• GOAL OF THE EXERCISE: Write the data below out again in full, exactly as shown.

• DATASET EXCERPT:
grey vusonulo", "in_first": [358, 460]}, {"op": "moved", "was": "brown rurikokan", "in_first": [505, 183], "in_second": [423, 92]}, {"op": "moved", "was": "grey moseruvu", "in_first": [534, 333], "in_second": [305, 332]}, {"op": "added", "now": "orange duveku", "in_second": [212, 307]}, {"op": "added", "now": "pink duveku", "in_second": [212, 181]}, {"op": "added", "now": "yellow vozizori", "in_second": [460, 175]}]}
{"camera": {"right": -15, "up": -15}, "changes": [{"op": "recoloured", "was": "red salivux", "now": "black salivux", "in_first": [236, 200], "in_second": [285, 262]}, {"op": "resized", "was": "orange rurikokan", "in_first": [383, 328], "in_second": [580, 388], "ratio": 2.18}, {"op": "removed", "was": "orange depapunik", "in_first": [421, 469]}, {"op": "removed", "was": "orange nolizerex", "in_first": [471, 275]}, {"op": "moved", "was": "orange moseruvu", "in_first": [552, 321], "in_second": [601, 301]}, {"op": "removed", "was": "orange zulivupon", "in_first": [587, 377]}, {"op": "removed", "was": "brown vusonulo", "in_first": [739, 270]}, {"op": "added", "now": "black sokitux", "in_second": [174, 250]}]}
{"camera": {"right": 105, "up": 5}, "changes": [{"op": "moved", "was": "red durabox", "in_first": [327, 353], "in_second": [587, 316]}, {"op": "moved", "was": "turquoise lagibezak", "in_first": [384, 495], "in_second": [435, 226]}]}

• ANSWER BOX:
grey vusonulo", "in_first": [358, 460]}, {"op": "moved", "was": "brown rurikokan", "in_first": [505, 183], "in_second": [423, 92]}, {"op": "moved", "was": "grey moseruvu", "in_first": [534, 333], "in_second": [305, 332]}, {"op": "added", "now": "orange duveku", "in_second": [212, 307]}, {"op": "added", "now": "pink duveku", "in_second": [212, 181]}, {"op": "added", "now": "yellow vozizori", "in_second": [460, 175]}]}
{"camera": {"right": -15, "up": -15}, "changes": [{"op": "recoloured", "was": "red salivux", "now": "black salivux", "in_first": [236, 200], "in_second": [285, 262]}, {"op": "resized", "was": "orange rurikokan", "in_first": [383, 328], "in_second": [580, 388], "ratio": 2.18}, {"op": "removed", "was": "orange depapunik", "in_first": [421, 469]}, {"op": "removed", "was": "orange nolizerex", "in_first": [471, 275]}, {"op": "moved", "was": "orange moseruvu", "in_first": [552, 321], "in_second": [601, 301]}, {"op": "removed", "was": "orange zulivupon", "in_first": [587, 377]}, {"op": "removed", "was": "brown vusonulo", "in_first": [739, 270]}, {"op": "added", "now": "black sokitux", "in_second": [174, 250]}]}
{"camera": {"right": 105, "up": 5}, "changes": [{"op": "moved", "was": "red durabox", "in_first": [327, 353], "in_second": [587, 316]}, {"op": "moved", "was": "turquoise lagibezak", "in_first": [384, 495], "in_second": [435, 226]}]}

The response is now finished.